Geometric object motion data
-- Opening Marker --
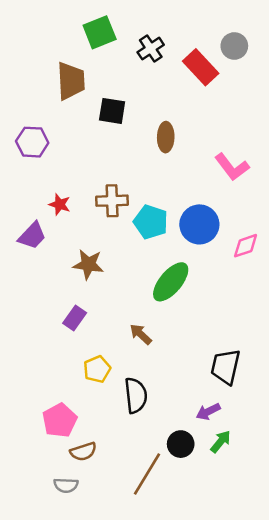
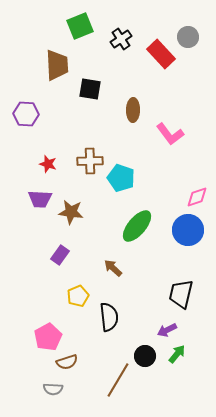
pink L-shape: (232, 167) -> (170, 134), moved
blue circle: (199, 224) -> (188, 230), moved
purple trapezoid: (32, 236) -> (40, 199), moved, turned 50

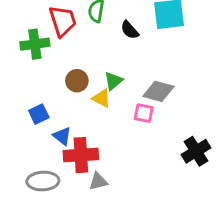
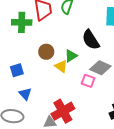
black semicircle: (130, 30) -> (91, 40), moved, size x1.5
blue triangle: (62, 136) -> (25, 94), moved
red cross: (81, 155) -> (63, 111), moved, turned -35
-- Closing Marker --
Aim of the exercise:
Only the records are wanted, copied exactly, with the pictures dropped.

Response to this exercise:
pink L-shape: (232, 167) -> (170, 134), moved
blue circle: (199, 224) -> (188, 230), moved
purple trapezoid: (32, 236) -> (40, 199), moved, turned 50

black semicircle: (130, 30) -> (91, 40), moved, size x1.5
blue triangle: (62, 136) -> (25, 94), moved
red cross: (81, 155) -> (63, 111), moved, turned -35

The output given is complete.